[Do this] Below is a set of records; print all of them exactly as written.

[Saved data entries]
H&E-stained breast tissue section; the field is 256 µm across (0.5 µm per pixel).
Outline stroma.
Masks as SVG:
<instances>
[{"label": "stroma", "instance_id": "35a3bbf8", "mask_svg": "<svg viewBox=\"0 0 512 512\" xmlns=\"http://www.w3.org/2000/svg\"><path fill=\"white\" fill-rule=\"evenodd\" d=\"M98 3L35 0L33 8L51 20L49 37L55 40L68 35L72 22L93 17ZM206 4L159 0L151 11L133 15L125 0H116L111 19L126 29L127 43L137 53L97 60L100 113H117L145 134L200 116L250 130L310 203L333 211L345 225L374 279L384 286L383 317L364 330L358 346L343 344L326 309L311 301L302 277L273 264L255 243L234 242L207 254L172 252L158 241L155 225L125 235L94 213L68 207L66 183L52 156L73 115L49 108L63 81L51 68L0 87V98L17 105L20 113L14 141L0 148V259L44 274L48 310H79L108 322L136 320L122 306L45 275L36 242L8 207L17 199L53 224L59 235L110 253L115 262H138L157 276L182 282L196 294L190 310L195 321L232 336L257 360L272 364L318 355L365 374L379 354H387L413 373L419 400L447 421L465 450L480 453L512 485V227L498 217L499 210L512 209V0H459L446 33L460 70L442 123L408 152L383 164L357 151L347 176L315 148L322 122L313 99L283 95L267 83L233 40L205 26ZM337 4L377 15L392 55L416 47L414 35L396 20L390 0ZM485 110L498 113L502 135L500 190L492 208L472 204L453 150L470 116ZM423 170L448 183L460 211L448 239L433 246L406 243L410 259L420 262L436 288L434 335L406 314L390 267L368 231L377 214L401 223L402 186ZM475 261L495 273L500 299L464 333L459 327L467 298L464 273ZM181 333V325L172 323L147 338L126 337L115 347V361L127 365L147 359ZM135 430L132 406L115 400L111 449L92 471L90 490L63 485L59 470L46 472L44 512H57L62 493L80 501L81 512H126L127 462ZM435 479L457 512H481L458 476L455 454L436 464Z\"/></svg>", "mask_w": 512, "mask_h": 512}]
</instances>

[Solution below]
H&E-stained breast tissue section; the field is 256 µm across (0.5 µm per pixel).
Outline stroma.
Masks as SVG:
<instances>
[{"label": "stroma", "instance_id": "35a3bbf8", "mask_svg": "<svg viewBox=\"0 0 512 512\" xmlns=\"http://www.w3.org/2000/svg\"><path fill=\"white\" fill-rule=\"evenodd\" d=\"M98 3L35 0L33 8L51 20L49 37L55 40L68 35L72 22L93 17ZM206 4L159 0L151 11L133 15L125 0H116L111 19L126 29L127 43L137 53L97 60L100 113H117L145 134L200 116L250 130L310 203L333 211L345 225L374 279L384 286L383 317L364 330L358 346L343 344L326 309L311 301L302 277L273 264L255 243L234 242L207 254L172 252L158 241L155 225L125 235L94 213L68 207L66 183L52 156L73 115L49 108L63 81L51 68L0 87V98L17 105L20 113L14 141L0 148V259L44 274L48 310H79L108 322L136 320L122 306L45 275L36 242L8 207L17 199L53 224L59 235L110 253L115 262H138L157 276L182 282L196 294L190 310L195 321L232 336L257 360L272 364L318 355L365 374L379 354H387L413 373L419 400L447 421L465 450L480 453L512 485V227L498 217L499 210L512 209V0H459L446 33L460 70L442 123L408 152L383 164L357 151L347 176L315 148L322 122L313 99L283 95L267 83L233 40L205 26ZM337 4L377 15L392 55L416 47L414 35L396 20L390 0ZM485 110L498 113L502 135L500 190L492 208L472 204L453 150L470 116ZM423 170L448 183L460 211L448 239L433 246L406 243L410 259L420 262L436 288L434 335L406 314L390 267L368 231L377 214L401 223L402 186ZM475 261L495 273L500 299L464 333L459 327L467 298L464 273ZM181 333V325L172 323L147 338L126 337L115 347V361L127 365L147 359ZM135 430L132 406L115 400L111 449L92 471L90 490L63 485L59 470L46 472L44 512H57L62 493L80 501L81 512H126L127 462ZM435 479L457 512H481L458 476L455 454L436 464Z\"/></svg>", "mask_w": 512, "mask_h": 512}]
</instances>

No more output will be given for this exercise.